• LISTED ENTRIES:
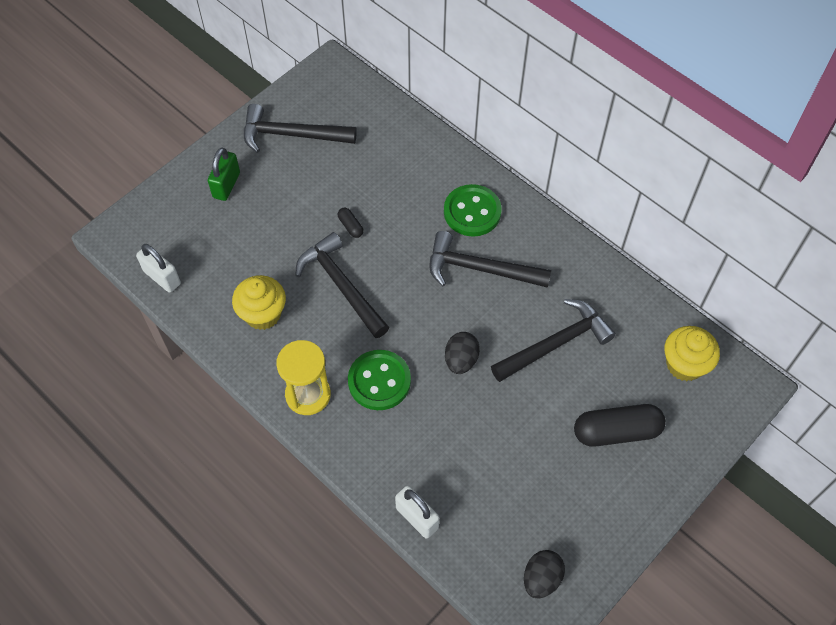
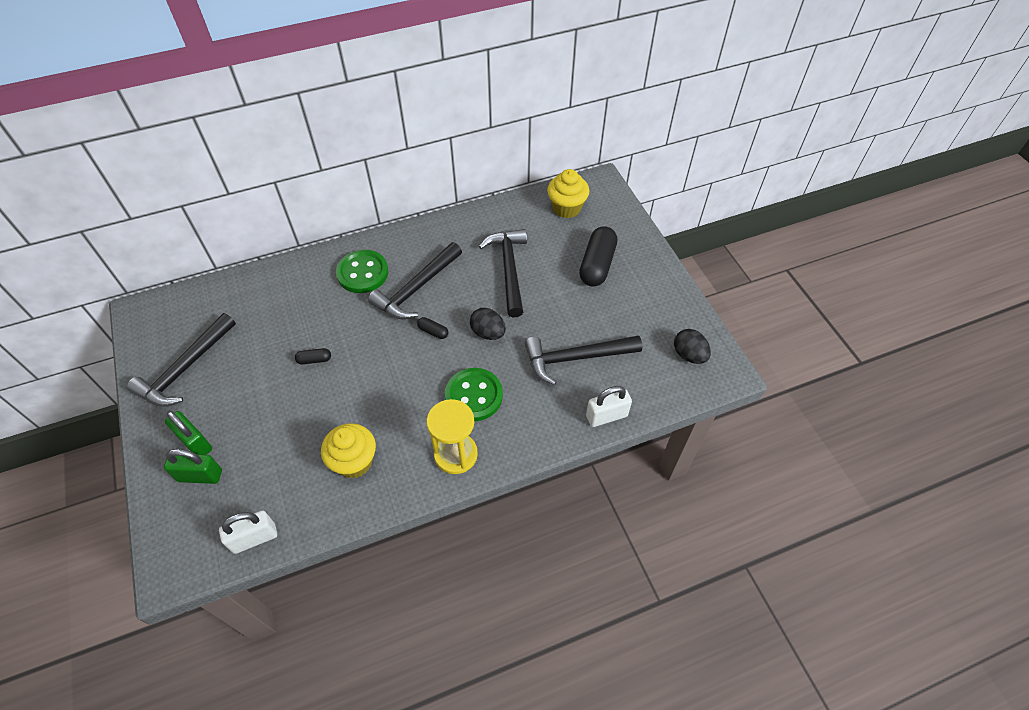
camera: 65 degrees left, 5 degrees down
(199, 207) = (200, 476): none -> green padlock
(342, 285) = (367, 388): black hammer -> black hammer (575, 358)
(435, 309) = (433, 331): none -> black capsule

* * *

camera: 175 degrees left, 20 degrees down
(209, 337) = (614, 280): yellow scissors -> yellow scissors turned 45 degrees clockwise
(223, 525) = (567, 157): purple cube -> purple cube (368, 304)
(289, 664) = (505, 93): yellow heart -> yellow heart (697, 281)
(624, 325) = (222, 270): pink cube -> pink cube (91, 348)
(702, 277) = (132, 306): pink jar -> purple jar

• WORK TASK: In the listing above, find the line with "camera: 175 degrees left, 20 degrees down" and the line with "(702, 277) = (132, 306): pink", then print exactly those two lines and every line between them, and nothing more.

• FINISHED EXERCISE:
camera: 175 degrees left, 20 degrees down
(209, 337) = (614, 280): yellow scissors -> yellow scissors turned 45 degrees clockwise
(223, 525) = (567, 157): purple cube -> purple cube (368, 304)
(289, 664) = (505, 93): yellow heart -> yellow heart (697, 281)
(624, 325) = (222, 270): pink cube -> pink cube (91, 348)
(702, 277) = (132, 306): pink jar -> purple jar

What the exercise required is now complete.